**What the task asks:**
When you return the data, keep every word exact and include none of the images.

**Object matching data:**
=-=-=-=-=
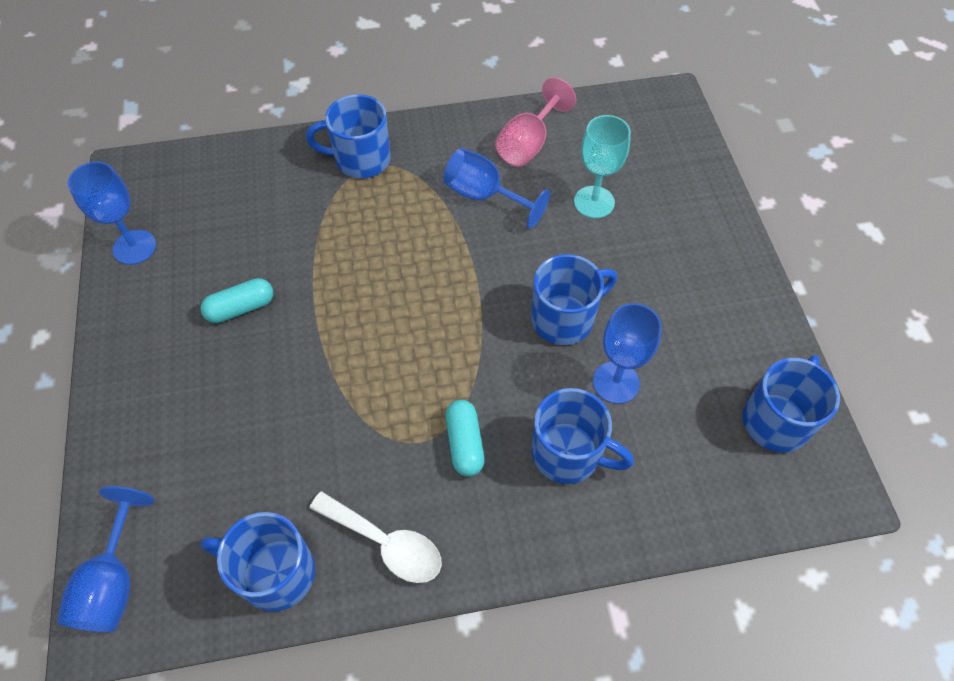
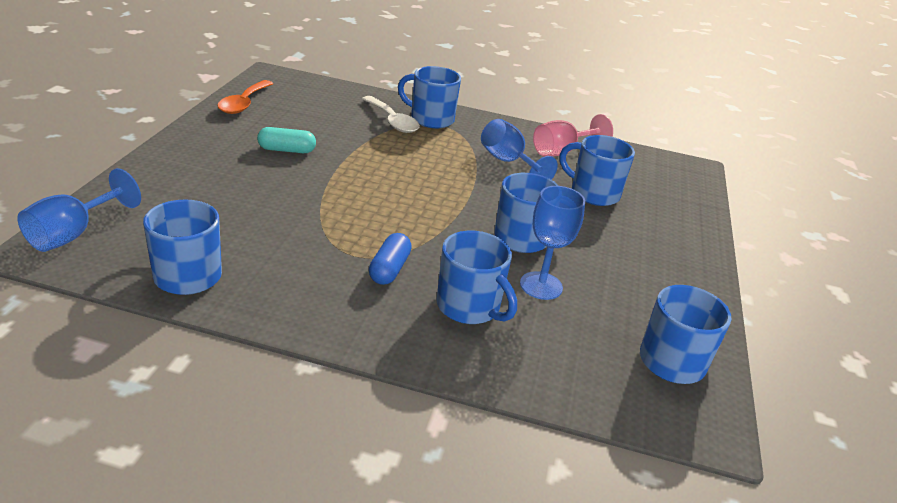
camera: 20 degrees right, 25 degrees down
blue goblet [68,161,156,265] -> orange spoon [217,80,273,114]
white spoon [310,491,442,583] -> white spoon moved to [362,96,420,133]
turquoise capsule [445,400,485,477] -> blue capsule [369,233,412,285]
turquoise goblet [574,115,631,218] -> blue mug [560,135,635,206]

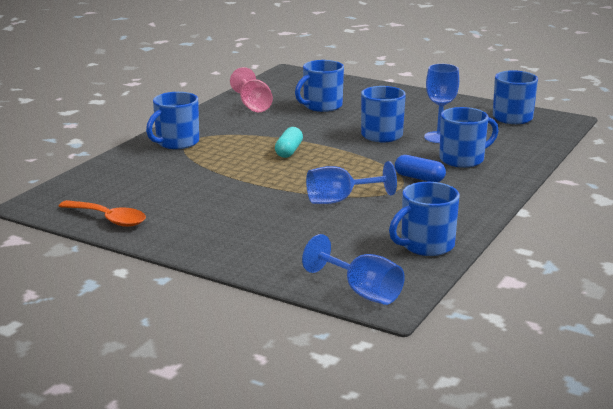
camera: 70 degrees left, 10 degrees down
turquoise capsule [257,127,316,153] -> turquoise capsule moved to [275,127,303,158]
white spoon [362,96,420,133] -> none
blue goblet [481,119,558,180] -> blue goblet moved to [306,161,397,204]

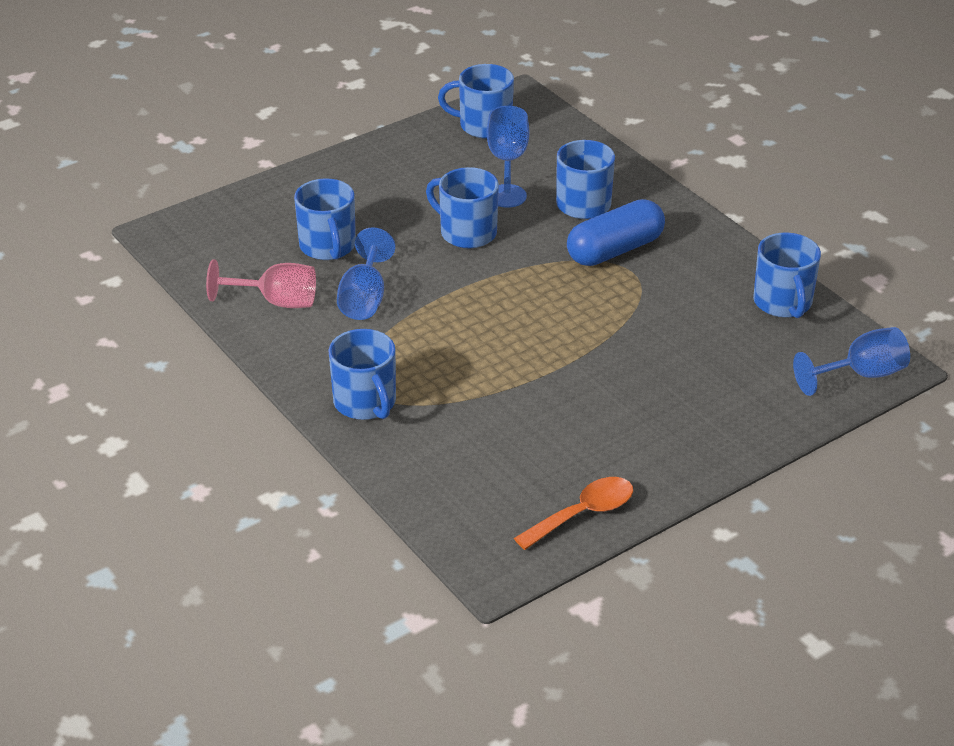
camera: 65 degrees left, 15 degrees up
turquoise capsule [275,127,303,158] -> none
blue goblet [306,161,397,204] -> blue goblet moved to [337,227,395,320]
blue capsule [395,155,446,182] -> blue capsule [567,199,665,266], size x1.69

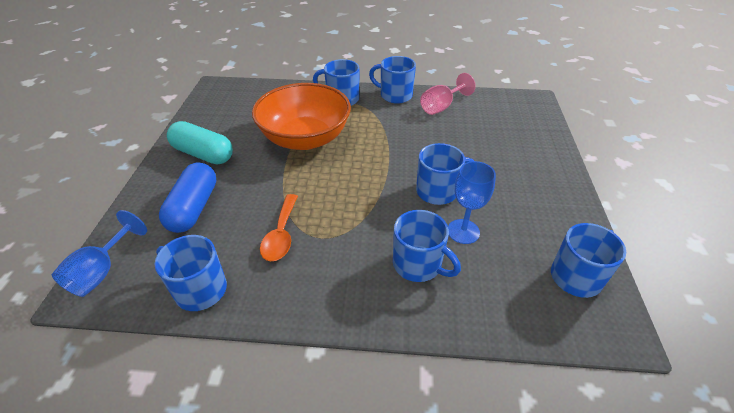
camera: 130 degrees right, 5 degrees up
blue mug [294,178,356,260] -> blue mug moved to [369,56,416,104]
blue goblet [337,227,395,320] -> none
orange spoon [514,477,633,550] -> orange spoon moved to [260,194,298,261]
blue capsule [567,199,665,266] -> blue capsule moved to [159,162,216,233]
none -> turquoise capsule [167,121,233,165]
none -> orange bowl [252,83,351,150]

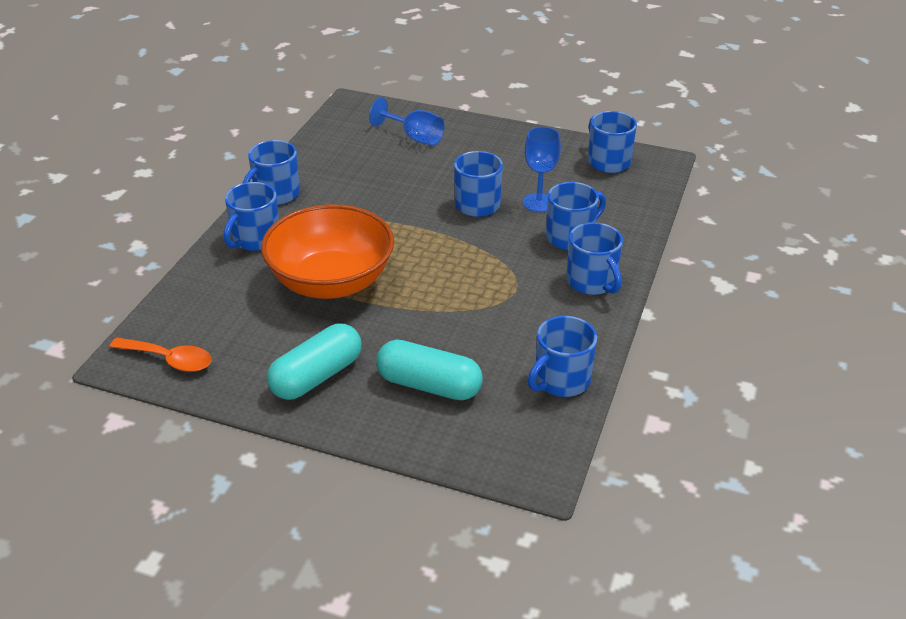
camera: 75 degrees left, 5 degrees down
blue goblet [52,210,147,297] -> blue goblet moved to [369,97,445,145]
blue capsule [159,162,216,233] -> turquoise capsule [376,340,483,400]
orange spoon [260,194,298,261] -> orange spoon moved to [109,338,212,372]
pink goblet [420,73,476,115] -> none
none -> blue mug [567,222,623,295]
=-=-=-=-=
**Finished exercise:**
camera: 20 degrees right, 25 degrees down
blue goblet [68,161,156,265] -> orange spoon [217,80,273,114]
white spoon [310,491,442,583] -> white spoon moved to [362,96,420,133]
turquoise capsule [445,400,485,477] -> blue capsule [369,233,412,285]
turquoise goblet [574,115,631,218] -> blue mug [560,135,635,206]

camera: 70 degrees left, 10 degrees down
turquoise capsule [257,127,316,153] -> turquoise capsule moved to [275,127,303,158]
white spoon [362,96,420,133] -> none
blue goblet [481,119,558,180] -> blue goblet moved to [306,161,397,204]

camera: 65 degrees left, 15 degrees up
turquoise capsule [275,127,303,158] -> none
blue goblet [306,161,397,204] -> blue goblet moved to [337,227,395,320]
blue capsule [395,155,446,182] -> blue capsule [567,199,665,266], size x1.69

camera: 130 degrees right, 5 degrees up
blue mug [294,178,356,260] -> blue mug moved to [369,56,416,104]
blue goblet [337,227,395,320] -> none
orange spoon [514,477,633,550] -> orange spoon moved to [260,194,298,261]
blue capsule [567,199,665,266] -> blue capsule moved to [159,162,216,233]
none -> turquoise capsule [167,121,233,165]
none -> orange bowl [252,83,351,150]

camera: 75 degrees left, 5 degrees down
blue goblet [52,210,147,297] -> blue goblet moved to [369,97,445,145]
blue capsule [159,162,216,233] -> turquoise capsule [376,340,483,400]
orange spoon [260,194,298,261] -> orange spoon moved to [109,338,212,372]
pink goblet [420,73,476,115] -> none
none -> blue mug [567,222,623,295]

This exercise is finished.